- [WORK TO COMPLETE] Which lines in the listing below contain the word "soap"? Copy each one.

- [DATA SHOWN]
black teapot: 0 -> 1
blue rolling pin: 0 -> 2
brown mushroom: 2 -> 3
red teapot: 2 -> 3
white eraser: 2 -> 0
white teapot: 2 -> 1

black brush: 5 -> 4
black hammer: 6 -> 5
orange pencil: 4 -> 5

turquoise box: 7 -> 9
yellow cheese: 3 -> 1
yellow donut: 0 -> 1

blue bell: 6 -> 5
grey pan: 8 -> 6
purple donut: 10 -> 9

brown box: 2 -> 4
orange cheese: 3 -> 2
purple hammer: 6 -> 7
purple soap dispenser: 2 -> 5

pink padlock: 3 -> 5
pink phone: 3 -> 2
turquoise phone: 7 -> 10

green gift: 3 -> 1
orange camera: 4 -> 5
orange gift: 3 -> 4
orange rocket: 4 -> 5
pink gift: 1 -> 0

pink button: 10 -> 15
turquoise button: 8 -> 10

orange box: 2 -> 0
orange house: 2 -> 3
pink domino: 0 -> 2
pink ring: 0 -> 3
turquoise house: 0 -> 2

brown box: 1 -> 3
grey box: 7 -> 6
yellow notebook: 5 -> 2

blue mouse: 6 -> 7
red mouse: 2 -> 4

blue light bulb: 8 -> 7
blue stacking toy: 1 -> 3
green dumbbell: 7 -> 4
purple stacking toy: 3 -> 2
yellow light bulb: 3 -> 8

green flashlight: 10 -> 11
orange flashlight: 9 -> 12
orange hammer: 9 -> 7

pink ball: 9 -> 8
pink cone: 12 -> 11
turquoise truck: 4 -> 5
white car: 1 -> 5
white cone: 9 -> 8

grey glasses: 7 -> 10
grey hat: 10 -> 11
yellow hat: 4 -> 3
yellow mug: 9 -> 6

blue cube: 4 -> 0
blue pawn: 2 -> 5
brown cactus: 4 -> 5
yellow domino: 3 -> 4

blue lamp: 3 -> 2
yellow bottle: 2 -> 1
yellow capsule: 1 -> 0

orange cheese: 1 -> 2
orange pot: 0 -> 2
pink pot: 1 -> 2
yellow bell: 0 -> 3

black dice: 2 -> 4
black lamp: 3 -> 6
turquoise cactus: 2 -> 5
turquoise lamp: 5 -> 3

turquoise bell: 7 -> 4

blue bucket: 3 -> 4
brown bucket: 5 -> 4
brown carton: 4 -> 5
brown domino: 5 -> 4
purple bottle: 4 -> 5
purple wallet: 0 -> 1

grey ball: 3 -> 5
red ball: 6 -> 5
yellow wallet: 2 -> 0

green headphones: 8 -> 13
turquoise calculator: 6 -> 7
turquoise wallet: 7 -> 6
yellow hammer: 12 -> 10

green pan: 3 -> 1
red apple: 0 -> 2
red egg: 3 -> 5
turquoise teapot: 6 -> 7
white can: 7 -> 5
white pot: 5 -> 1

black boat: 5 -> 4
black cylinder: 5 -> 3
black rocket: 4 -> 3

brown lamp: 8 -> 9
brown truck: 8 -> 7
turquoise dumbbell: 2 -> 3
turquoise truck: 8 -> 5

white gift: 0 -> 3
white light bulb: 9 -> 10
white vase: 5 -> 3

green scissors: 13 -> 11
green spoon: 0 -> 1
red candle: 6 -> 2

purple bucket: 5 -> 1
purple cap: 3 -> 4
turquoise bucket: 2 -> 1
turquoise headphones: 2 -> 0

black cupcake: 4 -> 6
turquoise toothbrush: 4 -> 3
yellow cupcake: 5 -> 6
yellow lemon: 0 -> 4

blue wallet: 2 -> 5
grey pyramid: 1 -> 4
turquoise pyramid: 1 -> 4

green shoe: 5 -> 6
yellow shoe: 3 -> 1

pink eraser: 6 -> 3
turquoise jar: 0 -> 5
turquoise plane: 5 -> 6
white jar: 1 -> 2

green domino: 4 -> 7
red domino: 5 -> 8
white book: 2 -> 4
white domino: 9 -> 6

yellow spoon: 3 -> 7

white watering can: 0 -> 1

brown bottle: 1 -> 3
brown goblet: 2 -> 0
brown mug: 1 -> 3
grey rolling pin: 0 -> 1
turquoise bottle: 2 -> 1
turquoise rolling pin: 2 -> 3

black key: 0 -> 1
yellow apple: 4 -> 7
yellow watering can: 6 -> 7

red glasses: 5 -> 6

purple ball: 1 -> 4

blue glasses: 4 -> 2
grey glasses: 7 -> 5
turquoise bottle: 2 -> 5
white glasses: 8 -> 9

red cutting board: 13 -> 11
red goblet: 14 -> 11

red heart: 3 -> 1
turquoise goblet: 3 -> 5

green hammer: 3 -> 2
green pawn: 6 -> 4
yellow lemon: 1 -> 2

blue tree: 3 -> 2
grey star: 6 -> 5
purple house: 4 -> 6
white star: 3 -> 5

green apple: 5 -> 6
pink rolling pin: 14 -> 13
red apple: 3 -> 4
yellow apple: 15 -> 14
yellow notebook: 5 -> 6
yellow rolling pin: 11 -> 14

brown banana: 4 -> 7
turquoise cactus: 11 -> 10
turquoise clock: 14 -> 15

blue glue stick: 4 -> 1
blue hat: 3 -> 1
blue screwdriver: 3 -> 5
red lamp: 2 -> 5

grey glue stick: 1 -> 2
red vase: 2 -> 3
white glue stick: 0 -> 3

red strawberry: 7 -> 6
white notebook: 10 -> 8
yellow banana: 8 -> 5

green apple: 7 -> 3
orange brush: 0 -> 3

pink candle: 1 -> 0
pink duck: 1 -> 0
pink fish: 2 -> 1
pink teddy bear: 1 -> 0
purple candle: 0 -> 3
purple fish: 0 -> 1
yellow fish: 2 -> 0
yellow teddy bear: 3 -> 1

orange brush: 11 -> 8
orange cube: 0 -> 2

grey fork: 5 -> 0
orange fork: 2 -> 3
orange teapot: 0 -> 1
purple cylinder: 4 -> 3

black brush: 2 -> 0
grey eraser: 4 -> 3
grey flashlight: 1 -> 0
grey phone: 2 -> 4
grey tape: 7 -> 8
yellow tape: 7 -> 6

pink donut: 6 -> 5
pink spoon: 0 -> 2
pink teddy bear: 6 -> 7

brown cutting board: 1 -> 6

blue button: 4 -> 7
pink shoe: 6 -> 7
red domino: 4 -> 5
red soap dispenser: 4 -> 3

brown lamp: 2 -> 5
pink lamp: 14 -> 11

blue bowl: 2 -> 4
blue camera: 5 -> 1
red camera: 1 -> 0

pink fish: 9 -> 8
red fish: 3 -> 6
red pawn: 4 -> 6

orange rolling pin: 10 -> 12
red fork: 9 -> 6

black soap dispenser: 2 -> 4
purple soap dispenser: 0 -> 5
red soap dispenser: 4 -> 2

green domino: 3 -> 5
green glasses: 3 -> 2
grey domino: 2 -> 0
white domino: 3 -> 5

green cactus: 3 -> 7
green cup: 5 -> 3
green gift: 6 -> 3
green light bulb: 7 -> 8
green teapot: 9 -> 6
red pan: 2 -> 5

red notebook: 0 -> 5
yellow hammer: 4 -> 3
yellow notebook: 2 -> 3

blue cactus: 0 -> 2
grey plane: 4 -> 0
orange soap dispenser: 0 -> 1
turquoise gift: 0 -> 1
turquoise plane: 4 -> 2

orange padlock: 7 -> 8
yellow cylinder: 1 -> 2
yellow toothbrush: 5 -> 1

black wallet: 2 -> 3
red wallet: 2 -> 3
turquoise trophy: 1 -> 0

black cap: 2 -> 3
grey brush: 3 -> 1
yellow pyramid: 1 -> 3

- [ANSWER SECTION]
purple soap dispenser: 2 -> 5
red soap dispenser: 4 -> 3
black soap dispenser: 2 -> 4
purple soap dispenser: 0 -> 5
red soap dispenser: 4 -> 2
orange soap dispenser: 0 -> 1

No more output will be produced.